> **What the task requires**: Find "replace: słoik/fioletowy 66,221,110,277" in the material below and restate exactly the line holding it together with every line that comes after.

> **Supplied data**:

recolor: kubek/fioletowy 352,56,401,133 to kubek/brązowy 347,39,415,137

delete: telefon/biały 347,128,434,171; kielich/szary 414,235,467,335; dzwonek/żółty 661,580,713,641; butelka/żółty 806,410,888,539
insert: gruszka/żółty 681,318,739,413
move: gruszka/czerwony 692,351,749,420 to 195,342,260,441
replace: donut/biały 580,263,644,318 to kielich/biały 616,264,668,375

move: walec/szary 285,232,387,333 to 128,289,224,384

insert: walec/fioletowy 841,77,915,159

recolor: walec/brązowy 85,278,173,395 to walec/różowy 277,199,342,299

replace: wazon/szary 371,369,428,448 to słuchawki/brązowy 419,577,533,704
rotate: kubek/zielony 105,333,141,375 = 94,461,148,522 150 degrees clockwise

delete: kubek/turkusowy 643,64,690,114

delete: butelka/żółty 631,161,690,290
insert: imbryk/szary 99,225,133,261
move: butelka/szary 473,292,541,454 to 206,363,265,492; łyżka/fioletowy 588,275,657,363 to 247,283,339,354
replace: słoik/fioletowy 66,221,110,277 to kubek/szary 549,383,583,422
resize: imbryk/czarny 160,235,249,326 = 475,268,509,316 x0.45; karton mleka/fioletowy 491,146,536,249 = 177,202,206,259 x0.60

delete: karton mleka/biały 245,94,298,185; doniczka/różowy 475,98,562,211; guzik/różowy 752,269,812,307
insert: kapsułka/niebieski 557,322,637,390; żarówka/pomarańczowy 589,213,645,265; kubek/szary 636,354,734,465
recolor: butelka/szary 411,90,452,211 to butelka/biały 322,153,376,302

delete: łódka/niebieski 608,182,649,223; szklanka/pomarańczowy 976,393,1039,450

> **Reply to the exercise**:
replace: słoik/fioletowy 66,221,110,277 to kubek/szary 549,383,583,422
resize: imbryk/czarny 160,235,249,326 = 475,268,509,316 x0.45; karton mleka/fioletowy 491,146,536,249 = 177,202,206,259 x0.60

delete: karton mleka/biały 245,94,298,185; doniczka/różowy 475,98,562,211; guzik/różowy 752,269,812,307
insert: kapsułka/niebieski 557,322,637,390; żarówka/pomarańczowy 589,213,645,265; kubek/szary 636,354,734,465
recolor: butelka/szary 411,90,452,211 to butelka/biały 322,153,376,302

delete: łódka/niebieski 608,182,649,223; szklanka/pomarańczowy 976,393,1039,450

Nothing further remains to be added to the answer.